## RAW DATA
*** Block opens ***

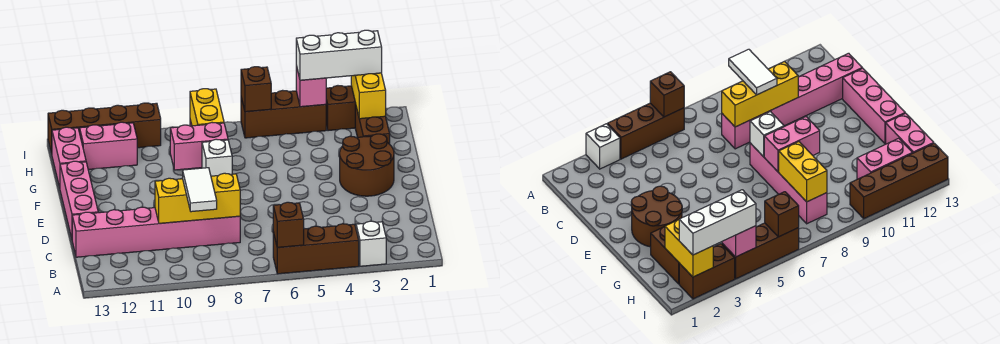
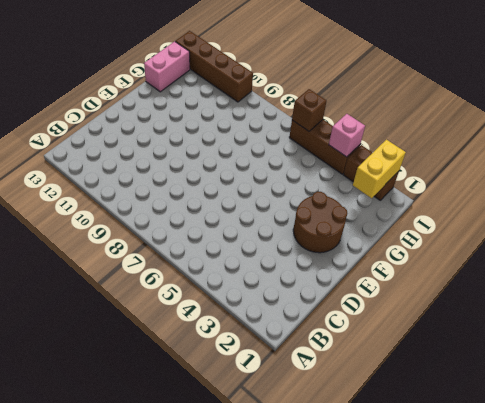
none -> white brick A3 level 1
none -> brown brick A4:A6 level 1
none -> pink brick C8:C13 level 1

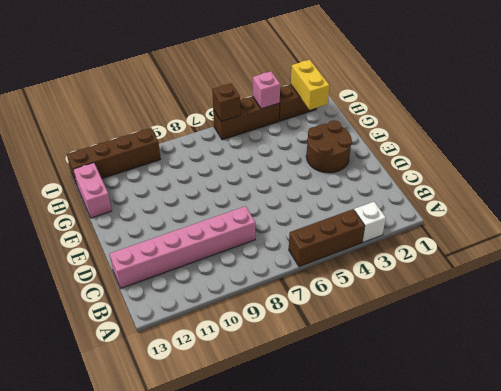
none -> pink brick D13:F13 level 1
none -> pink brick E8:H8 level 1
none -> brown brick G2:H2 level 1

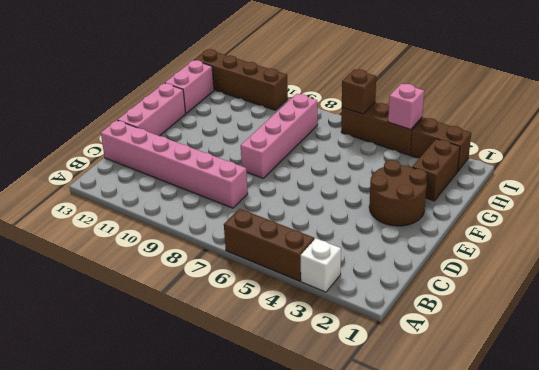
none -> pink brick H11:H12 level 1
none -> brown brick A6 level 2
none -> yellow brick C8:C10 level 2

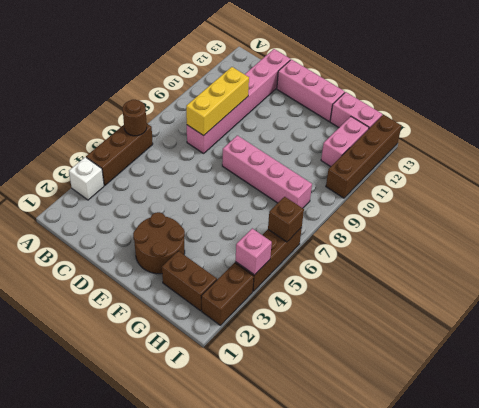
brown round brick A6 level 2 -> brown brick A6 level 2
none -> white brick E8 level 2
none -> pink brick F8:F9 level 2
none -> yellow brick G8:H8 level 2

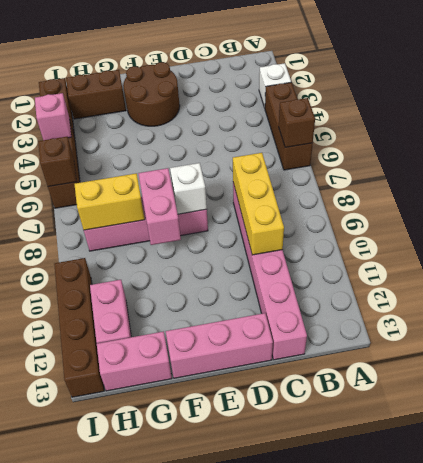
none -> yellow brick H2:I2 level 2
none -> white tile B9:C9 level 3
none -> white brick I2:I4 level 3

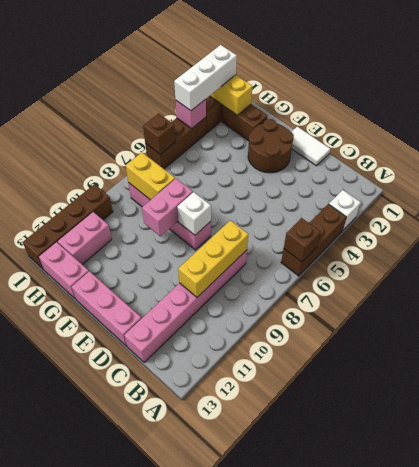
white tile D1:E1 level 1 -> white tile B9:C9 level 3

*** Block closes ***

## WORK ITEM
What do the lines above say from the line containing "none -> yellow brick G8:H8 level 2" through the last line? Quote them exactly, both ends included, and leave out the pictures.

## RESPONSE TO THE EXERCISE
none -> yellow brick G8:H8 level 2

none -> yellow brick H2:I2 level 2
none -> white tile B9:C9 level 3
none -> white brick I2:I4 level 3

white tile D1:E1 level 1 -> white tile B9:C9 level 3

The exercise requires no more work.